- **Records to use**
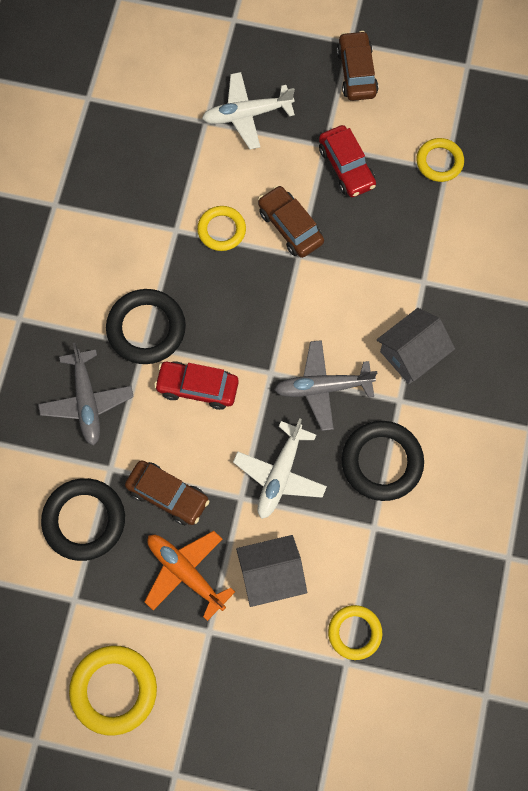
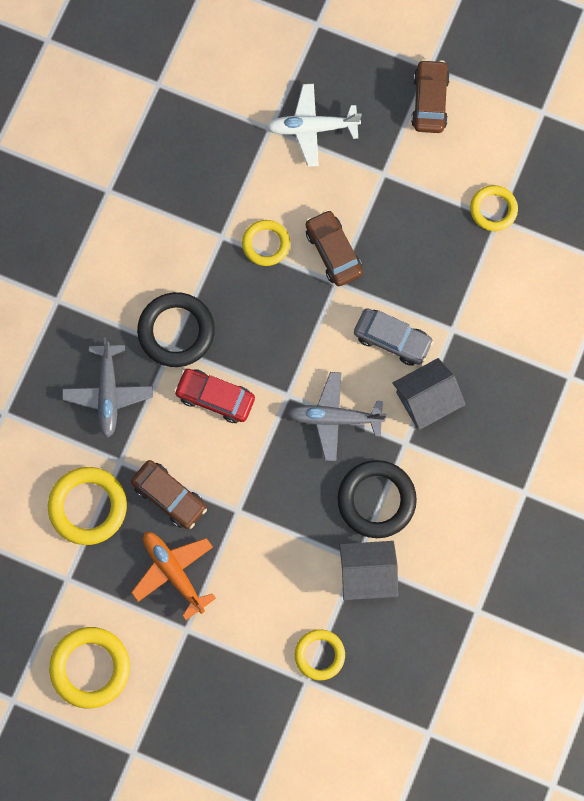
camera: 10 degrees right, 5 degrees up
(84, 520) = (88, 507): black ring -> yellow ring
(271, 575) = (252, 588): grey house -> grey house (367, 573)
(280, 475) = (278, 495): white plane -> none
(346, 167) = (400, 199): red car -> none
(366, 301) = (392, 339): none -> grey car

- **Task instructions**
Print the lines of the material, exactly and only, from the line that contains "(271, 575) = (252, 588): grey" down to and including the final line.

- **Task result**
(271, 575) = (252, 588): grey house -> grey house (367, 573)
(280, 475) = (278, 495): white plane -> none
(346, 167) = (400, 199): red car -> none
(366, 301) = (392, 339): none -> grey car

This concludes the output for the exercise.